» Assigned task:
When you reach the line below that has "R1: 470 (N_17, N_21) -> 1.8k (N_17, N_21)", start returning lines exactly, and stop after the line that has "U13 pin OUT: GND -> +5V"; skip the pictures.

═════ Data records ═════

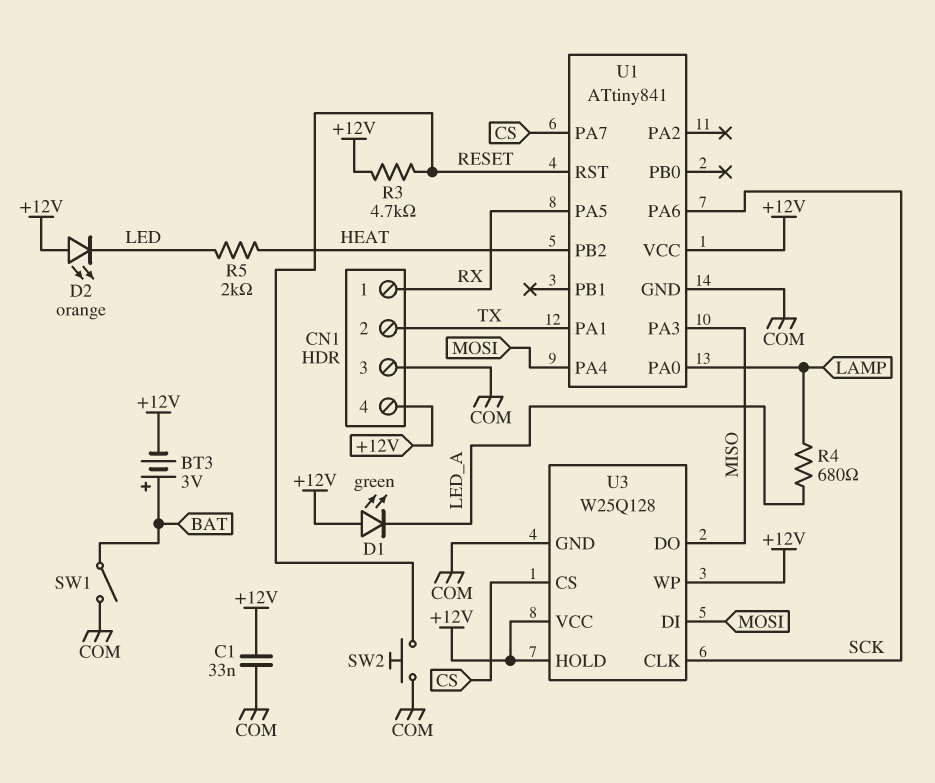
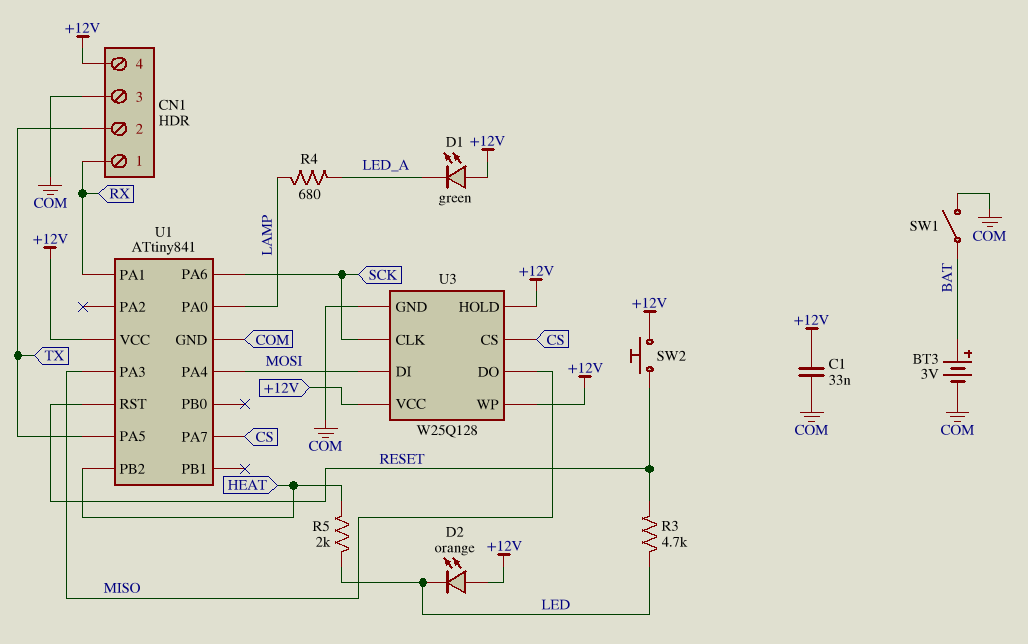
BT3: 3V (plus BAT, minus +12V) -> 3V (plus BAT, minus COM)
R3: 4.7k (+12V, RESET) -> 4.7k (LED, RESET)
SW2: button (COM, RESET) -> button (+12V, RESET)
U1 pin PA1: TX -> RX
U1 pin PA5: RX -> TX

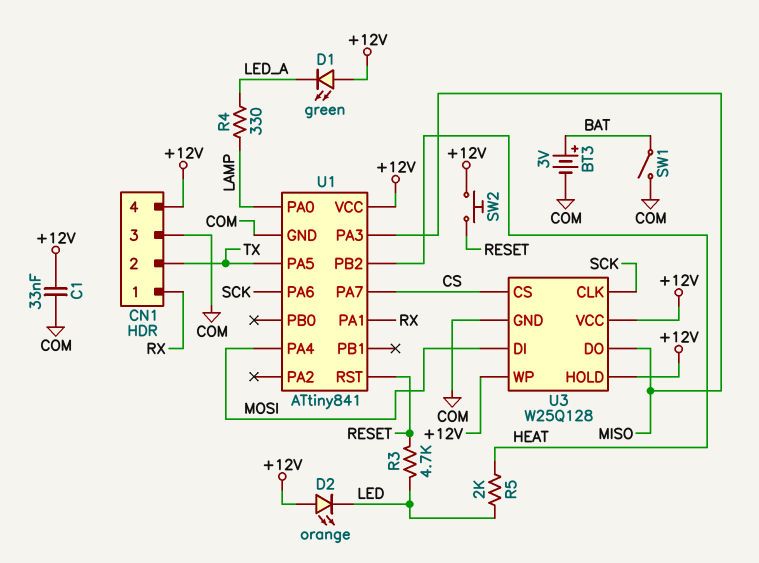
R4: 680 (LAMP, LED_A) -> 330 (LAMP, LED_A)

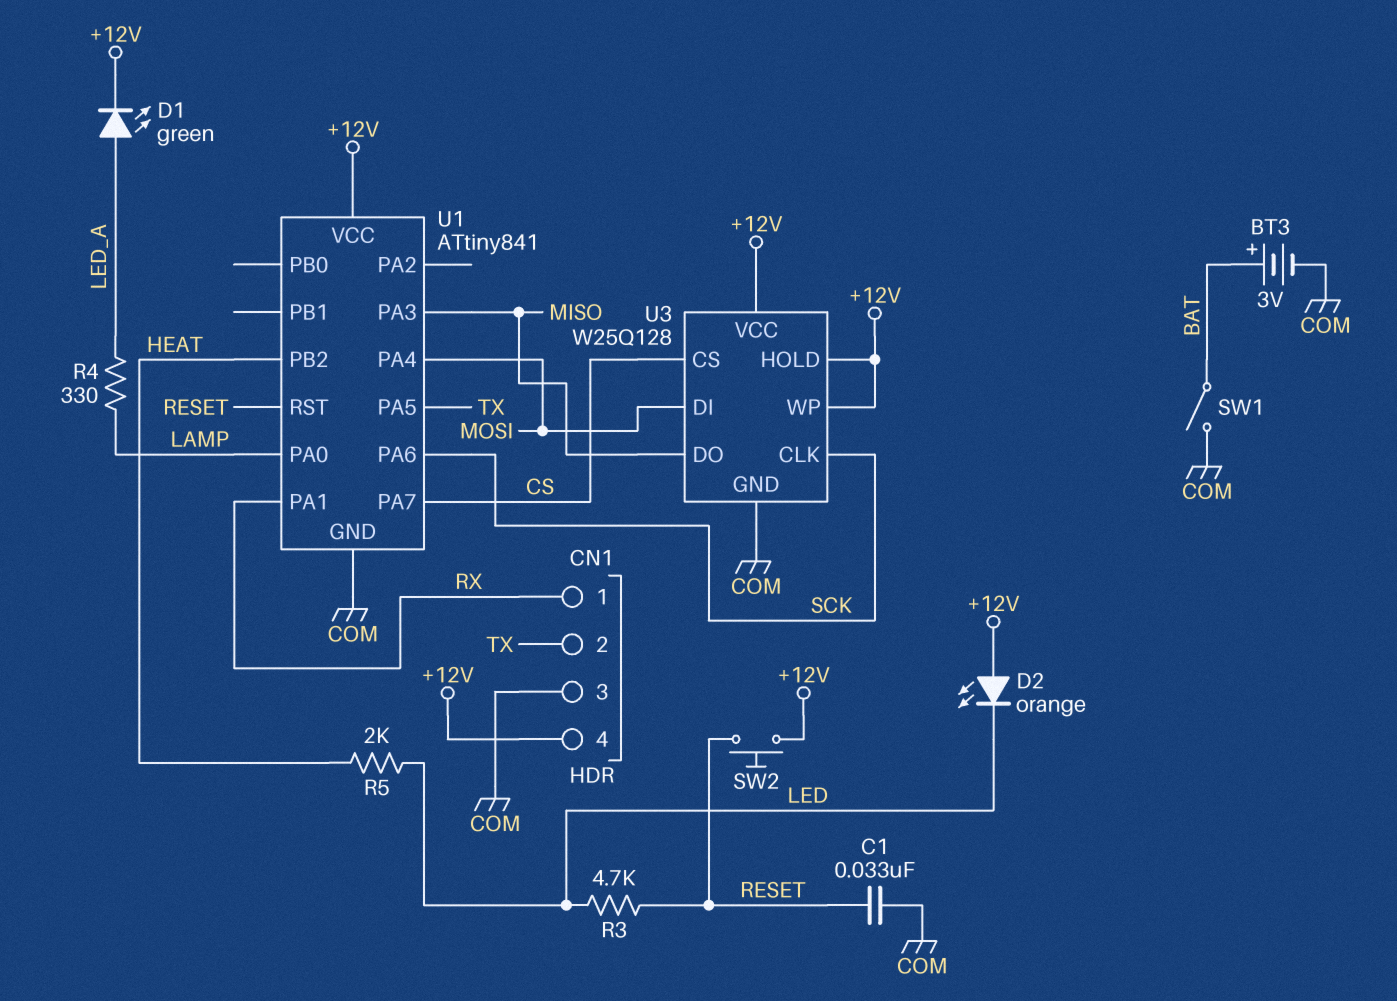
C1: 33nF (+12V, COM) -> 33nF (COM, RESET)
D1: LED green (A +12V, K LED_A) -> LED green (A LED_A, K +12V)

═════
═════ Data records ═════

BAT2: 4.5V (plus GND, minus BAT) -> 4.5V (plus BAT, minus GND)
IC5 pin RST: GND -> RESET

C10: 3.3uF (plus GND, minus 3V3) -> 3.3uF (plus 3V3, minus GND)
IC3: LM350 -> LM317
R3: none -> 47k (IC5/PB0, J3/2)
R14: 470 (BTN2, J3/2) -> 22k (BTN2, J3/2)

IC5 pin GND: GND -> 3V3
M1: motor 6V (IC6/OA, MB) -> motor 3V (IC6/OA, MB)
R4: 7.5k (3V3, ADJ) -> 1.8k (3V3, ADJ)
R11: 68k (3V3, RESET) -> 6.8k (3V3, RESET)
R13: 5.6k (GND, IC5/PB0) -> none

═════
═════ Data records ═════

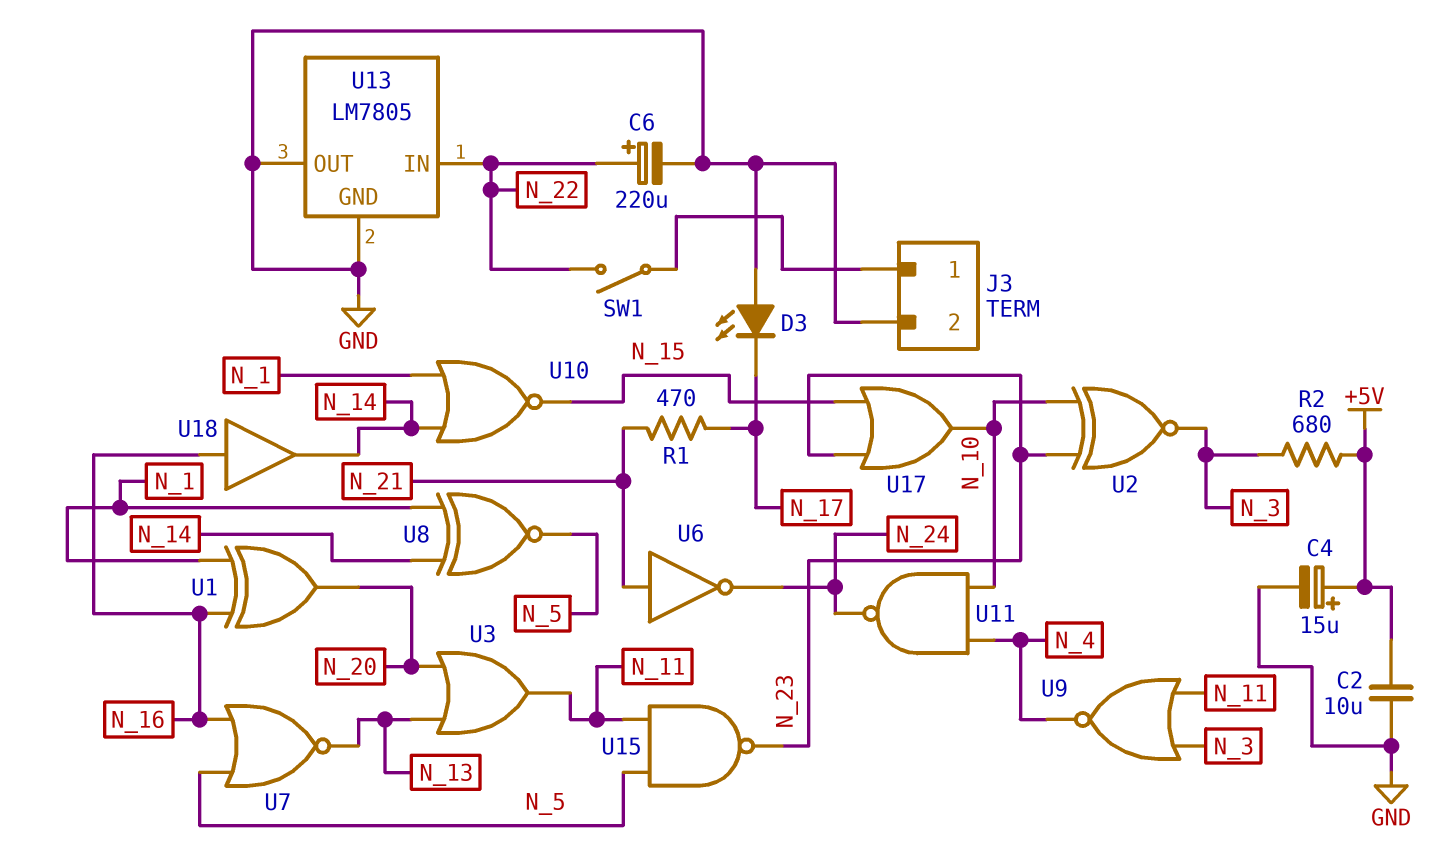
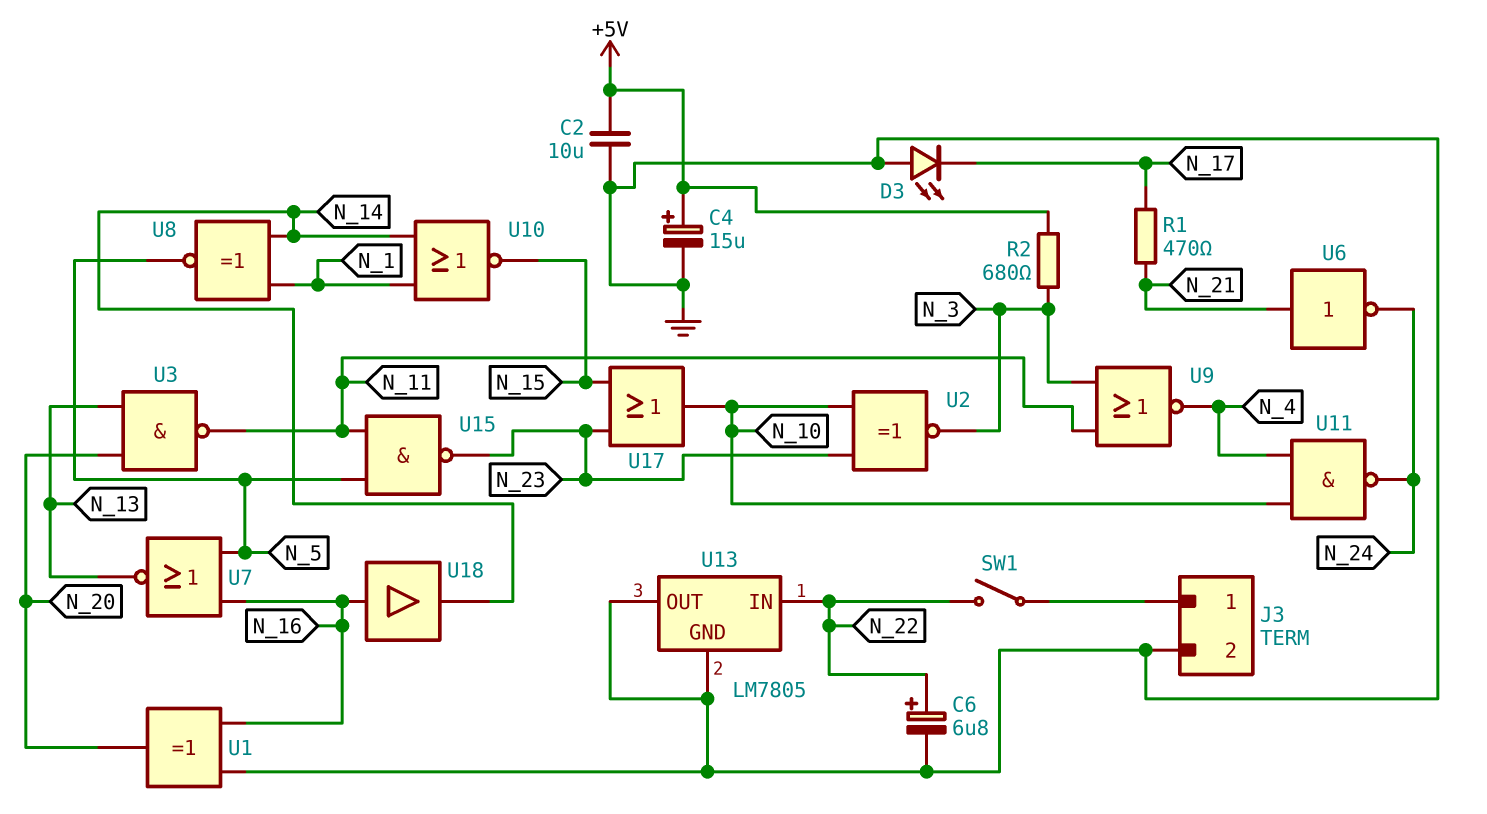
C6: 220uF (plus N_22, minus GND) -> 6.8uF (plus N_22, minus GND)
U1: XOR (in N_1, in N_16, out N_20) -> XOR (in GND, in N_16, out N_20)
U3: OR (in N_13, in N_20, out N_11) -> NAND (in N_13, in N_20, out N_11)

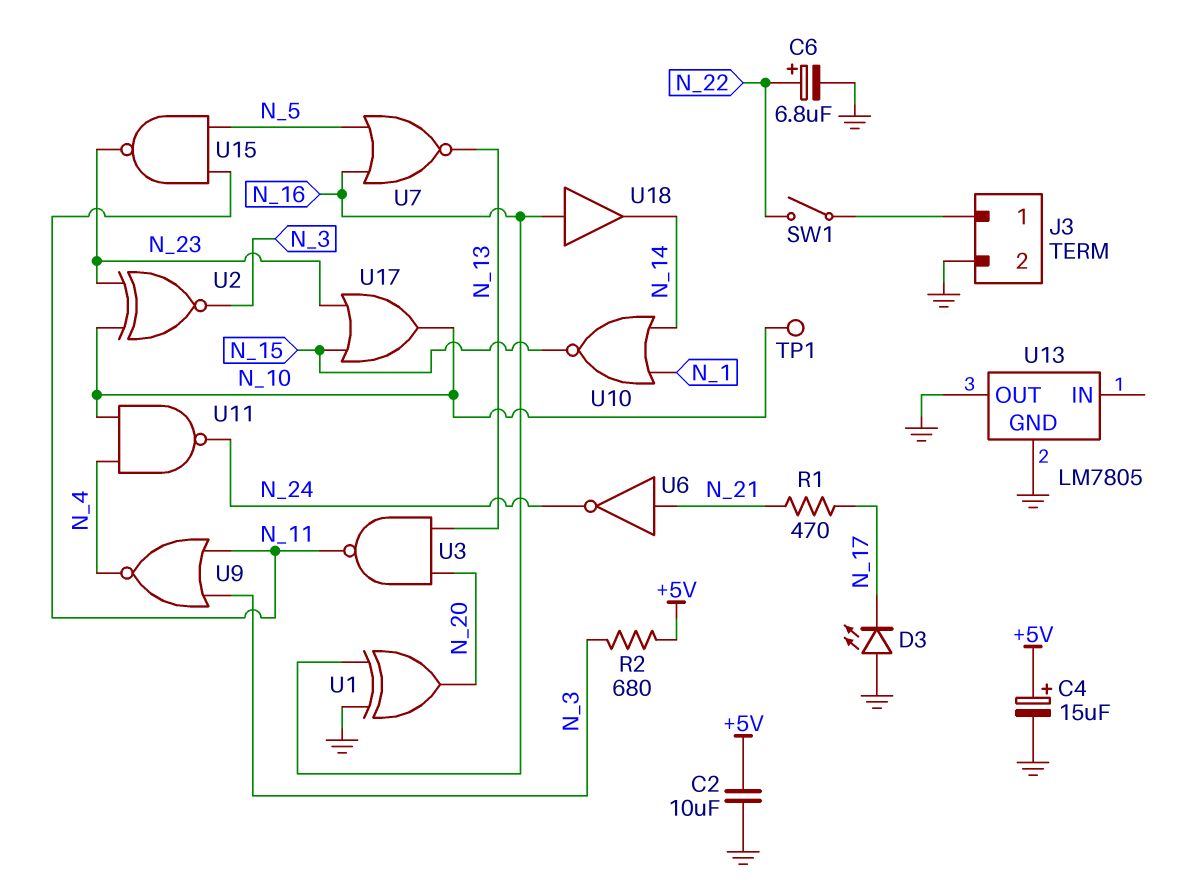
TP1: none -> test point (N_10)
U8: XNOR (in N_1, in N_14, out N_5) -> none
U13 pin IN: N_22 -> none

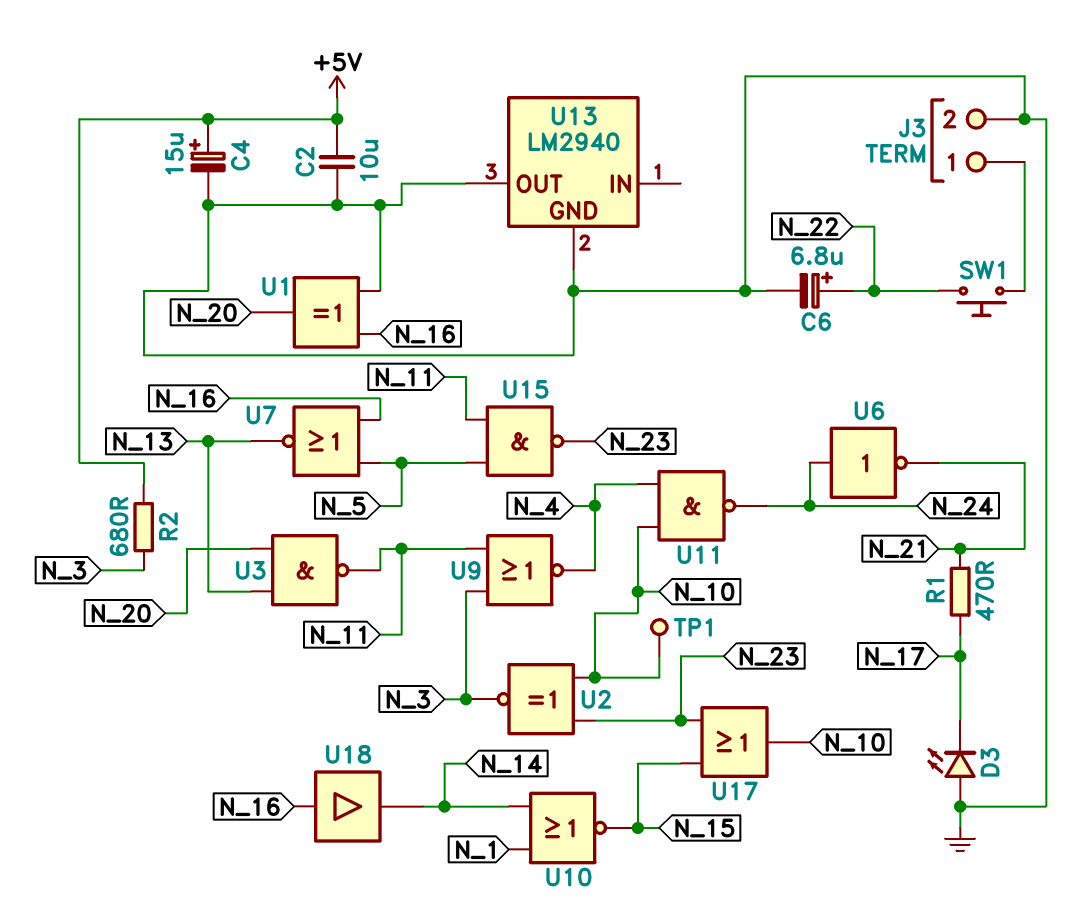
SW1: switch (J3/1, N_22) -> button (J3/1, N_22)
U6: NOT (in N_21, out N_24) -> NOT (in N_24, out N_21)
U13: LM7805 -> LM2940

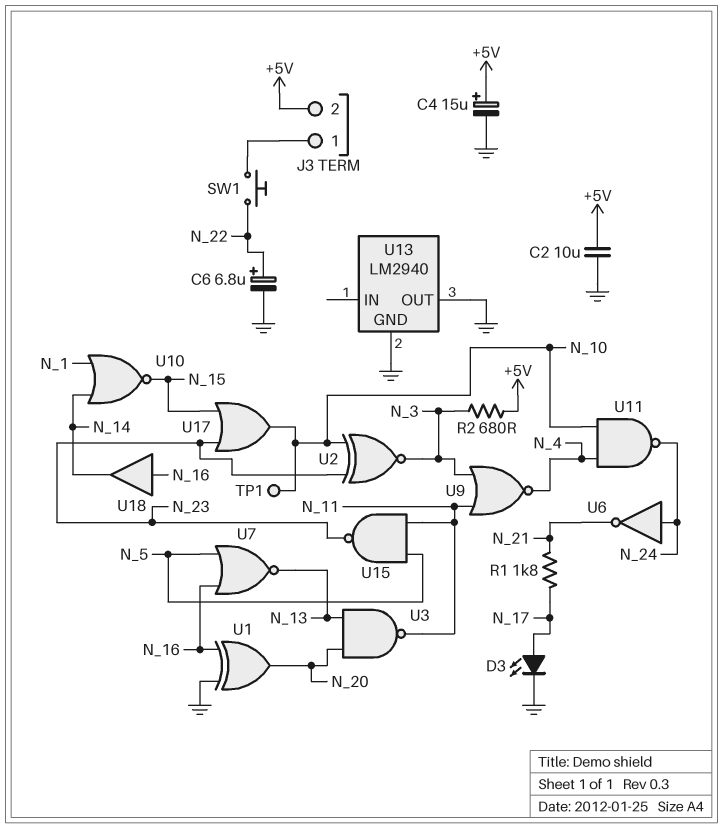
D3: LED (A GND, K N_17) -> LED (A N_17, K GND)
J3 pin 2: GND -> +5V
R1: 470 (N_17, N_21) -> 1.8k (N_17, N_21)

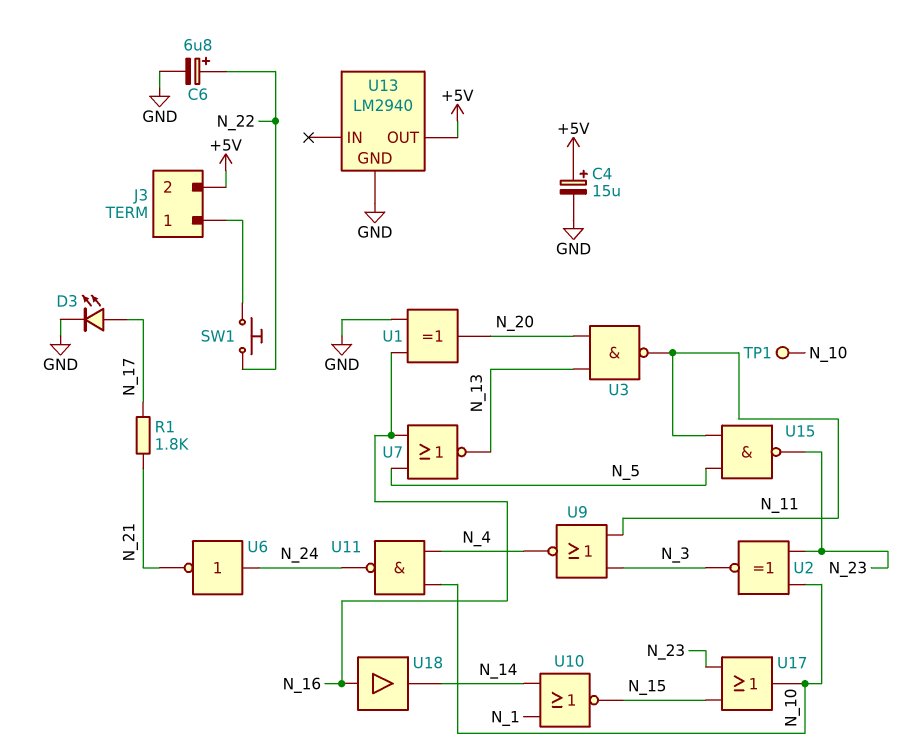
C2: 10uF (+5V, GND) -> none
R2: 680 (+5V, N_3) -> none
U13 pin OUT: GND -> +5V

═════

» Exercise output:
R1: 470 (N_17, N_21) -> 1.8k (N_17, N_21)

C2: 10uF (+5V, GND) -> none
R2: 680 (+5V, N_3) -> none
U13 pin OUT: GND -> +5V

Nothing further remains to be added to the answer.